(Data for analysis begins)
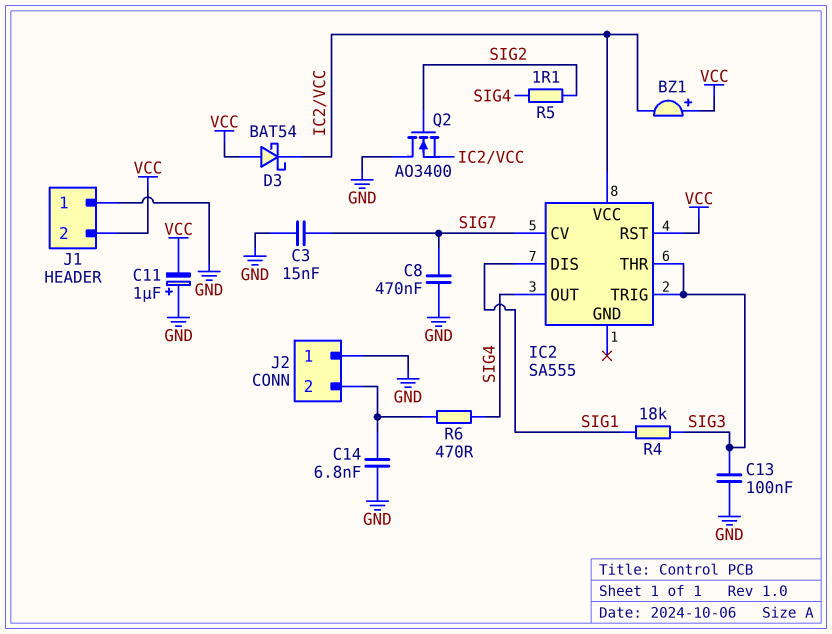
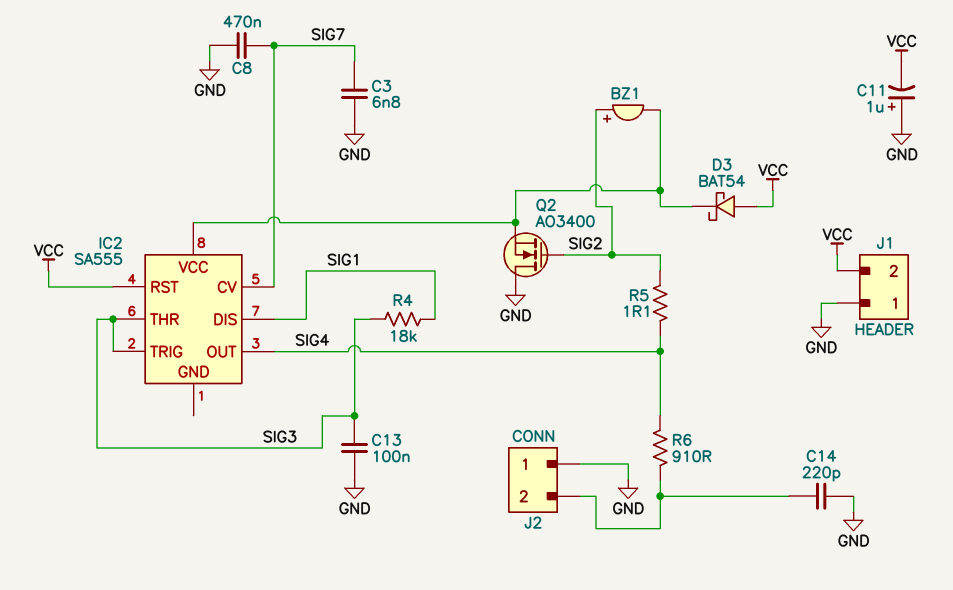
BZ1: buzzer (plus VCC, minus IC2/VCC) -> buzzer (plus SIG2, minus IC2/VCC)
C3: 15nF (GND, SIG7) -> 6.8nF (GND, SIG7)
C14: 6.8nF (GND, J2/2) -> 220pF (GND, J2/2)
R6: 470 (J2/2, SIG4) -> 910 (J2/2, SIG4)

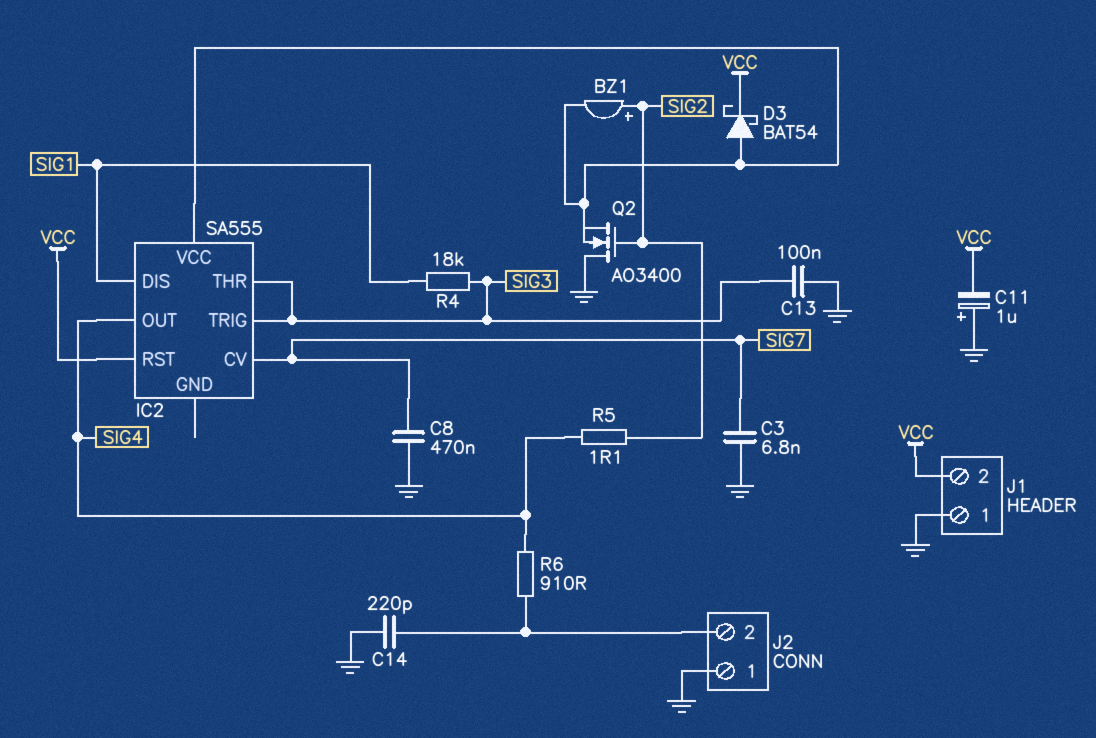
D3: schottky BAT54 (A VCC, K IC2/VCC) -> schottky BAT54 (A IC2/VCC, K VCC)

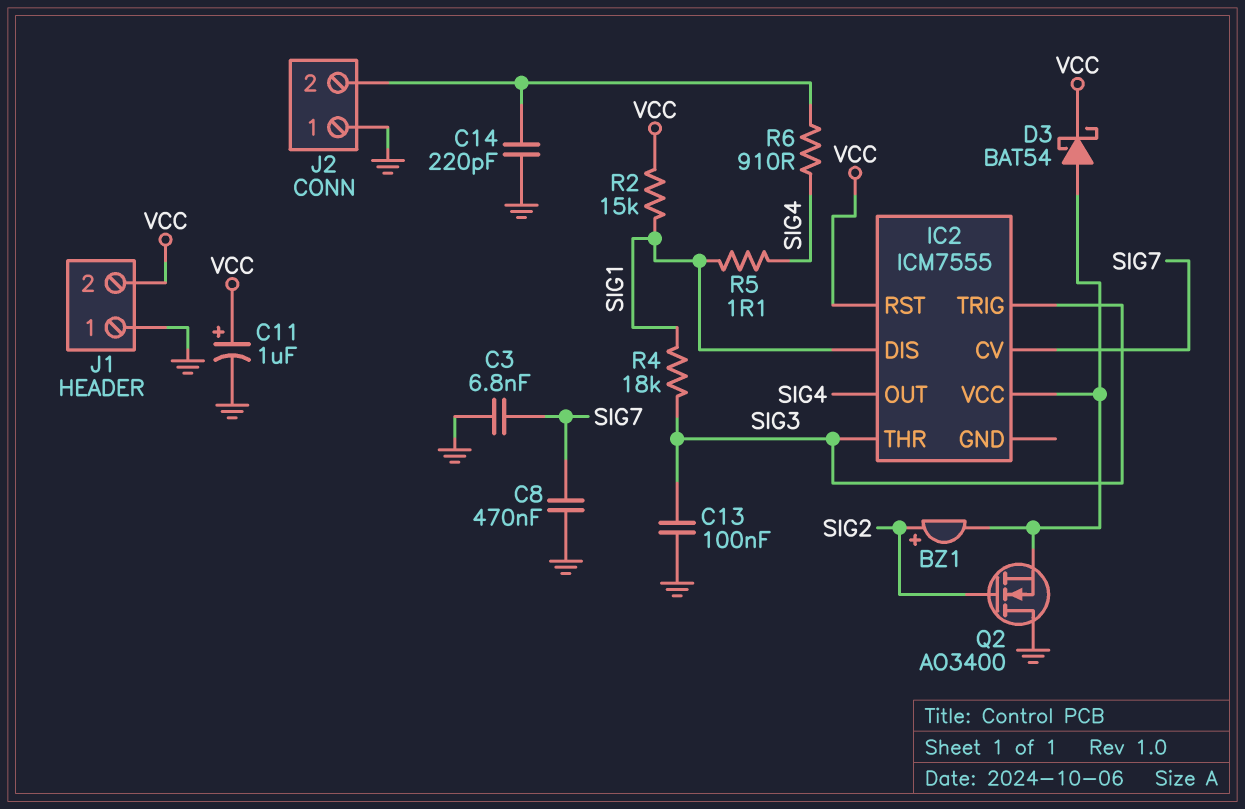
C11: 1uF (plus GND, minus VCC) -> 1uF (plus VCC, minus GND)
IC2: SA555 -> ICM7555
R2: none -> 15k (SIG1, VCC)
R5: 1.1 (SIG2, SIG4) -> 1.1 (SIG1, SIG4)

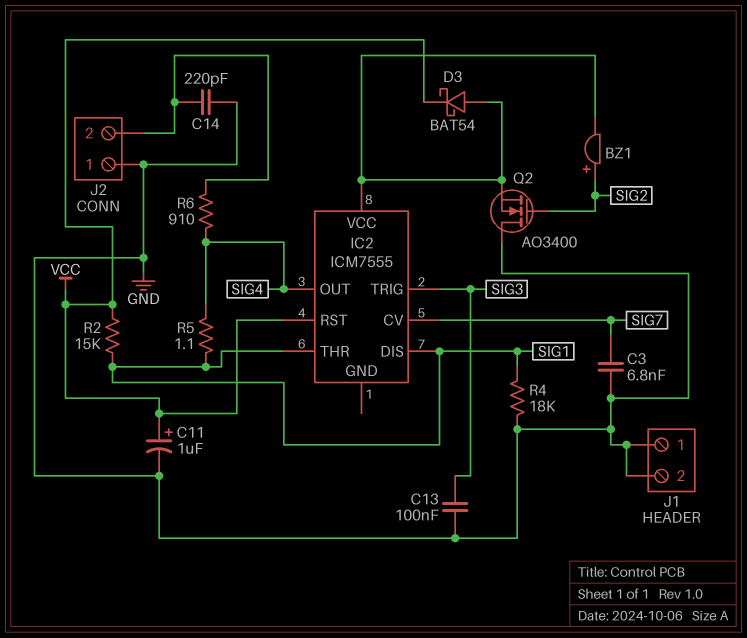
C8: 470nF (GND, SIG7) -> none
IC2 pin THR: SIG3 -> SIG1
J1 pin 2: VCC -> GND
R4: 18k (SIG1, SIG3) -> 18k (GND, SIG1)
(Data for analysis ends)
(Data for analysis begins)
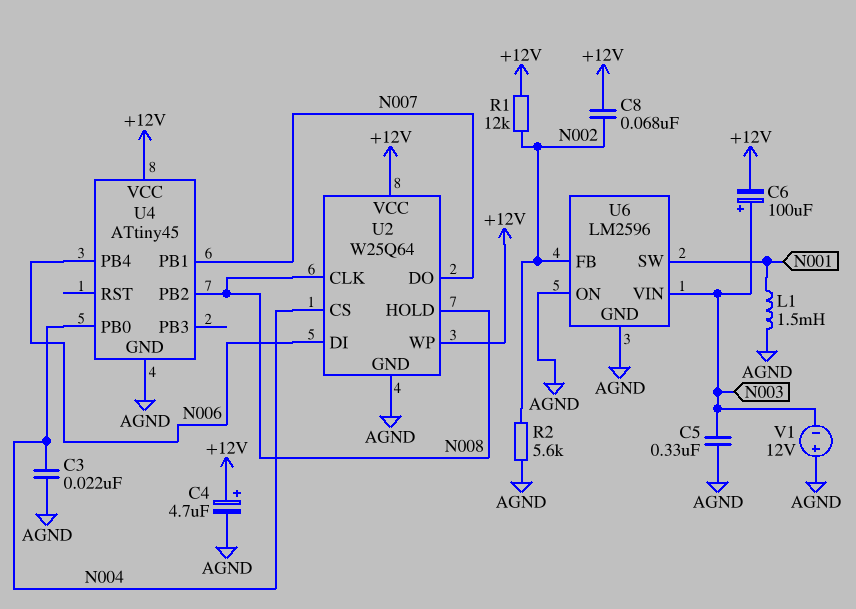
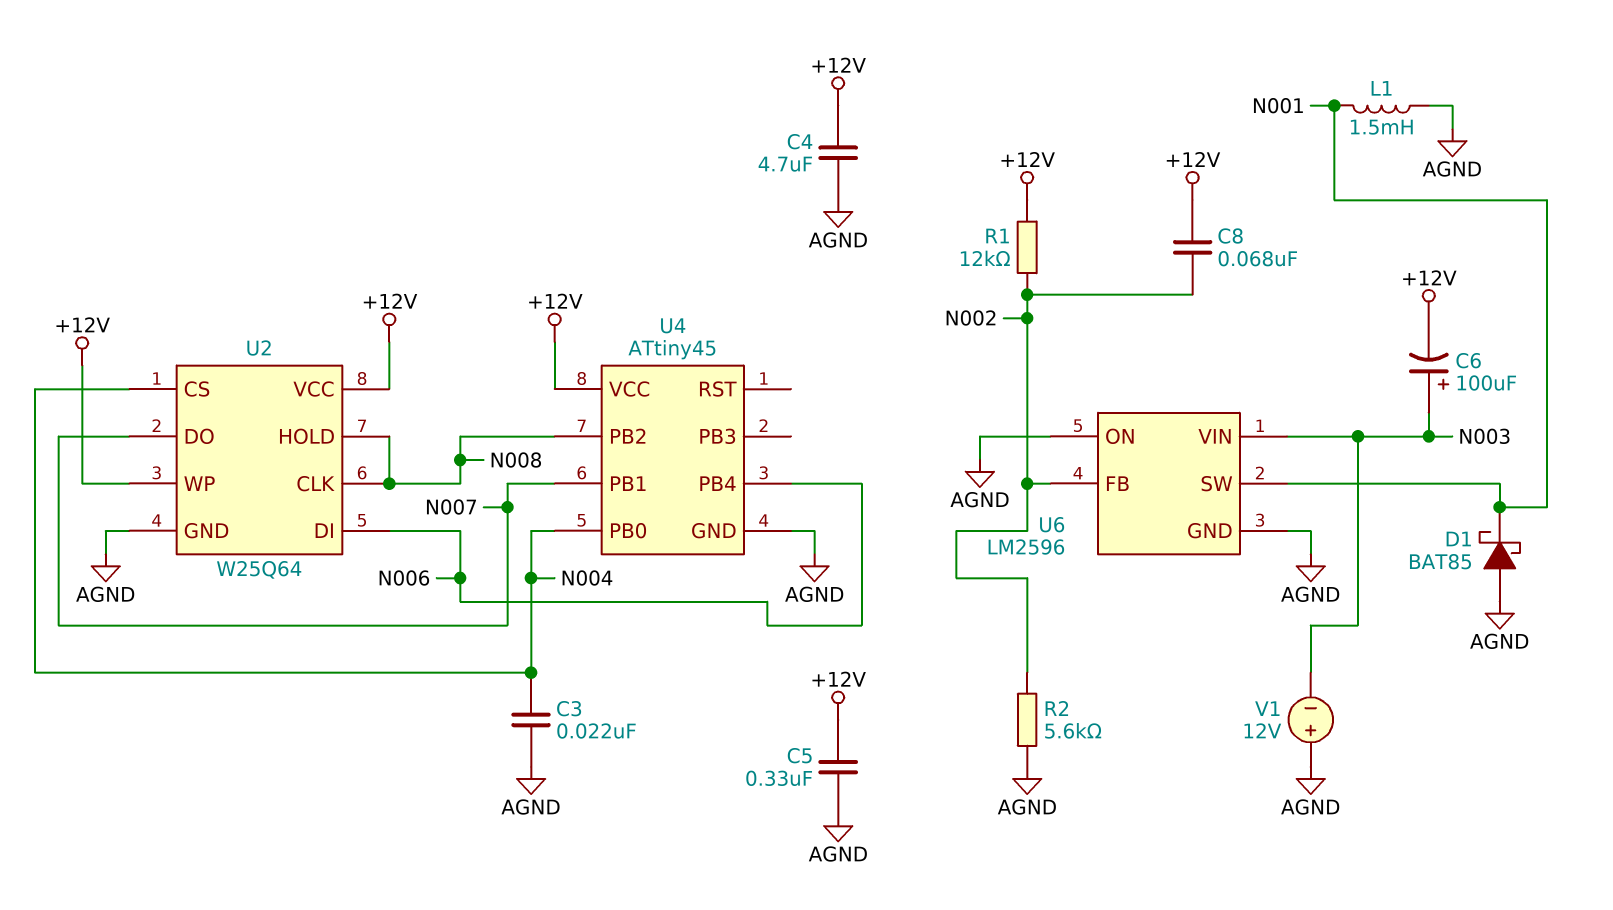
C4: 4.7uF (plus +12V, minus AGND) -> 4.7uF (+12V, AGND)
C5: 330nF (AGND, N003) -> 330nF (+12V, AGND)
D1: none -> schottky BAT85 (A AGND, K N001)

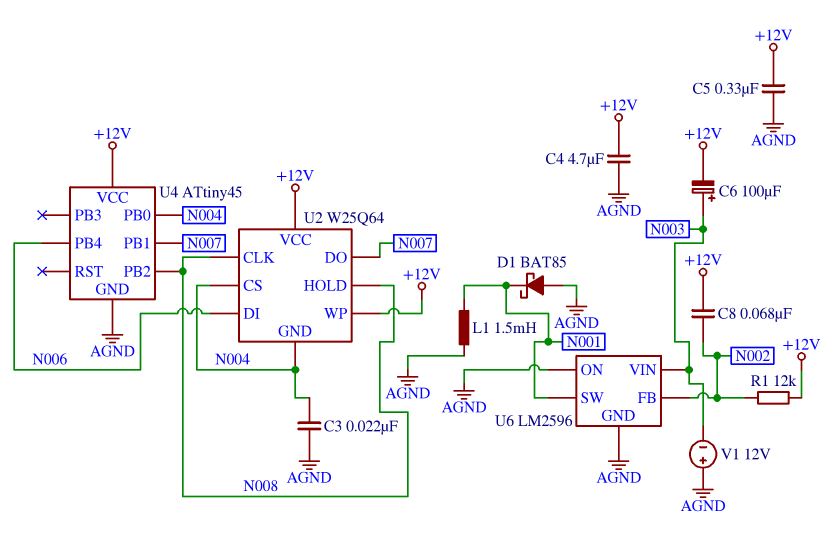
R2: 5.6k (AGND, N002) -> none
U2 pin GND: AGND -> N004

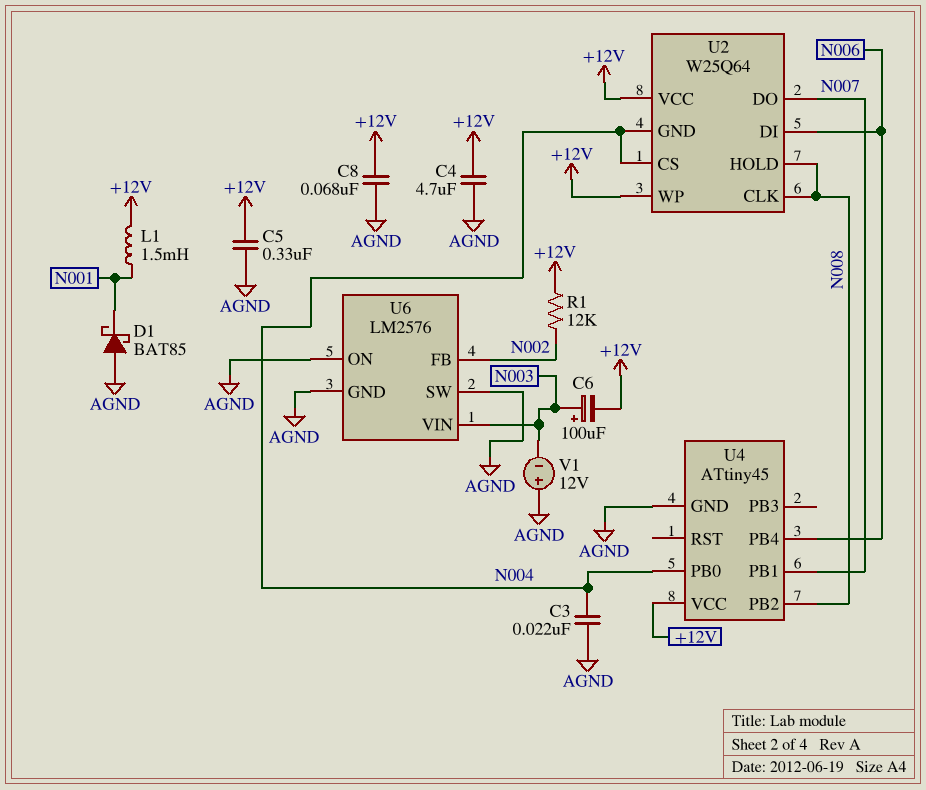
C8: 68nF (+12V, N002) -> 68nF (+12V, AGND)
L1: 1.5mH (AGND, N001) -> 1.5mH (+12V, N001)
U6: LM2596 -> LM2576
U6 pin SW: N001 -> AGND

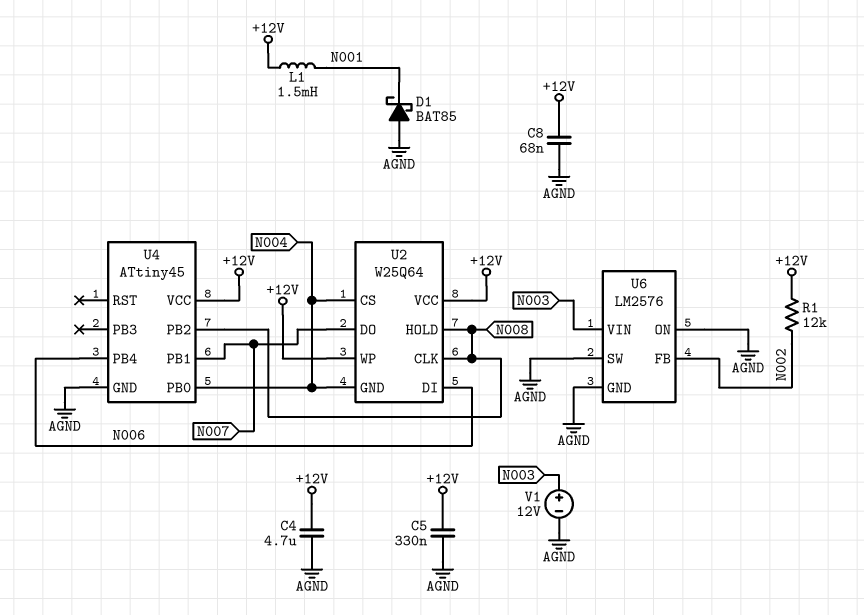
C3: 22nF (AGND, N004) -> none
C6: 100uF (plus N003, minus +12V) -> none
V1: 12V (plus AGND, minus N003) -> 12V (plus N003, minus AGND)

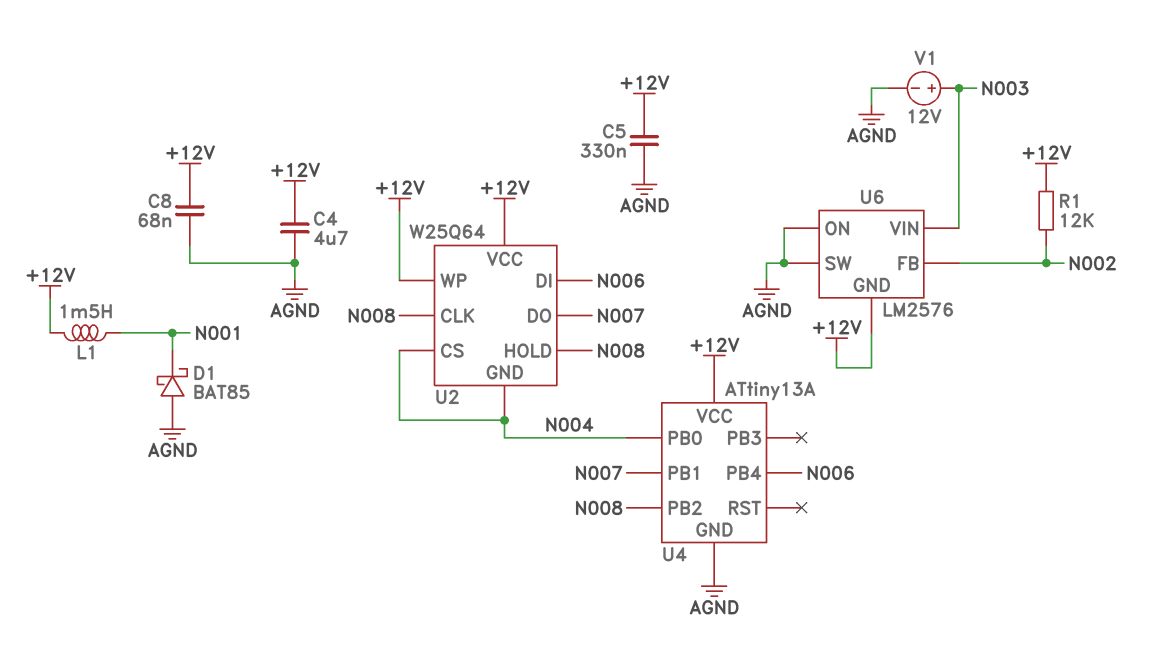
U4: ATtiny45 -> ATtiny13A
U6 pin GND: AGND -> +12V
(Data for analysis ends)
(Data for analysis begins)
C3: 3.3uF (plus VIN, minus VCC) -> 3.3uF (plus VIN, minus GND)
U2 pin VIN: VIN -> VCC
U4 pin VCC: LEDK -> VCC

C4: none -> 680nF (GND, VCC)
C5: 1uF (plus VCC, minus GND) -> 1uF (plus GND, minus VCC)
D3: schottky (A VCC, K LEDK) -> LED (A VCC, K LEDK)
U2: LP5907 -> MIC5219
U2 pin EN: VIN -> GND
(Data for analysis ends)
Required action
Filter the entries down to the lines holding the string "schottky". Copy each of those lines.

Solution below
D3: schottky BAT54 (A VCC, K IC2/VCC) -> schottky BAT54 (A IC2/VCC, K VCC)
D1: none -> schottky BAT85 (A AGND, K N001)
D3: schottky (A VCC, K LEDK) -> LED (A VCC, K LEDK)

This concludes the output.